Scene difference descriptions
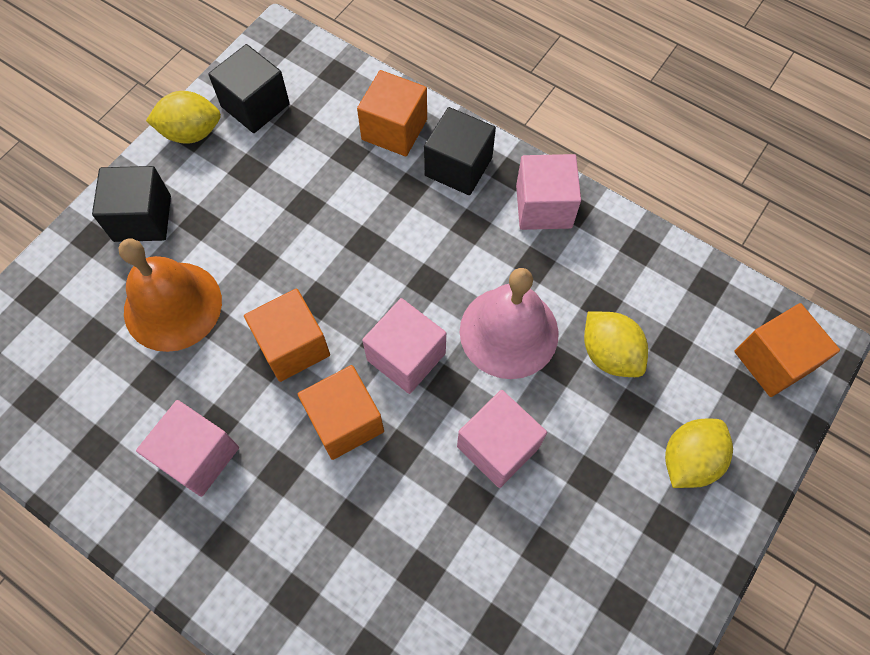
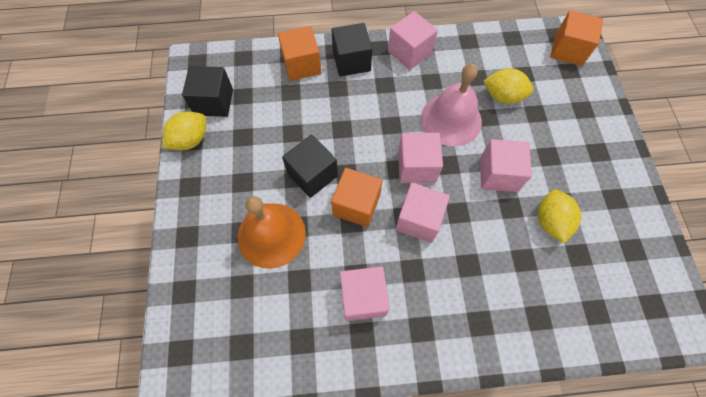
camera: 40 degrees left, 0 degrees up
black cube [92,166,171,242] -> black cube moved to [282,135,338,198]
orange cube [298,365,384,460] -> pink cube [395,183,450,243]
yellow lemon [665,419,733,488] -> yellow lemon moved to [538,190,581,243]

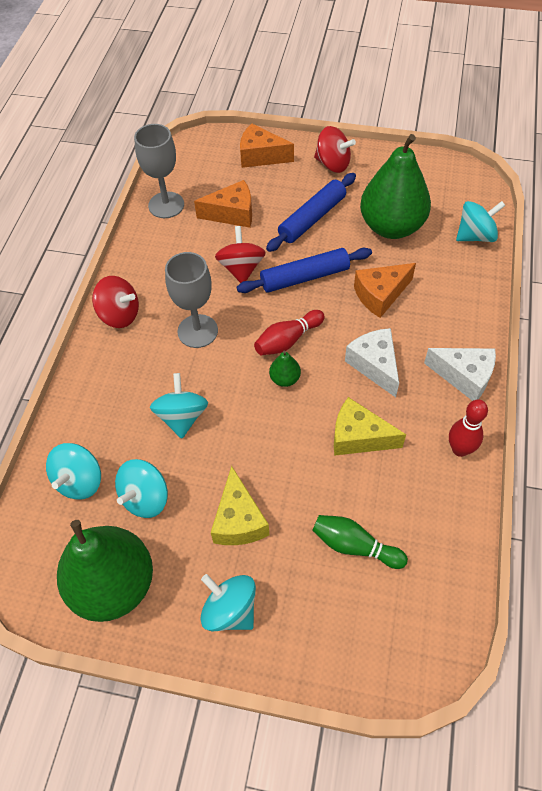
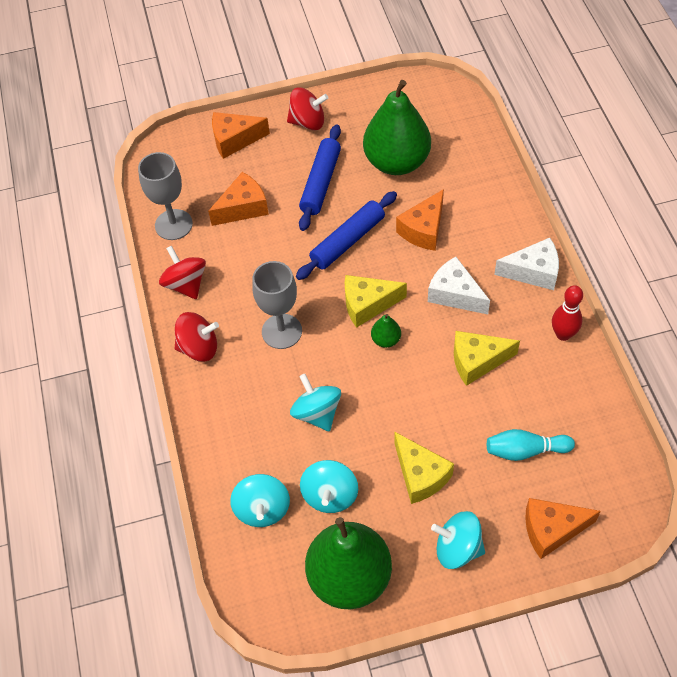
camera: 25 degrees left, 0 degrees up
red spinning top [215,226,266,283] -> red spinning top moved to [159,246,206,299]
red bowling pin [254,310,325,355] -> yellow cheese [345,275,407,328]
green bowling pin [312,515,408,569] -> turquoise bowling pin [487,429,575,461]
turquoise spinning top [456,201,506,242] -> none
none -> orange cheese [525,498,601,559]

Task directions — Please count the lines above that contain the word "bowling", and reply with the number alone.

Exercise output — 2